> **THE TASK**: From first line to last, output the records below exactly.

[DATA FOR THIS EXERCISE — start]

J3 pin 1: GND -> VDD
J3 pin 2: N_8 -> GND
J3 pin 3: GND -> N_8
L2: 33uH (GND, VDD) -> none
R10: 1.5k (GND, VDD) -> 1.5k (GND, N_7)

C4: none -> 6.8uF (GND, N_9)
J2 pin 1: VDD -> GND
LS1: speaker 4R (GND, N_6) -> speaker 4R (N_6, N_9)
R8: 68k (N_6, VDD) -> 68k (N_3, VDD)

[DATA FOR THIS EXERCISE — finish]

> **RESULT**:
J3 pin 1: GND -> VDD
J3 pin 2: N_8 -> GND
J3 pin 3: GND -> N_8
L2: 33uH (GND, VDD) -> none
R10: 1.5k (GND, VDD) -> 1.5k (GND, N_7)

C4: none -> 6.8uF (GND, N_9)
J2 pin 1: VDD -> GND
LS1: speaker 4R (GND, N_6) -> speaker 4R (N_6, N_9)
R8: 68k (N_6, VDD) -> 68k (N_3, VDD)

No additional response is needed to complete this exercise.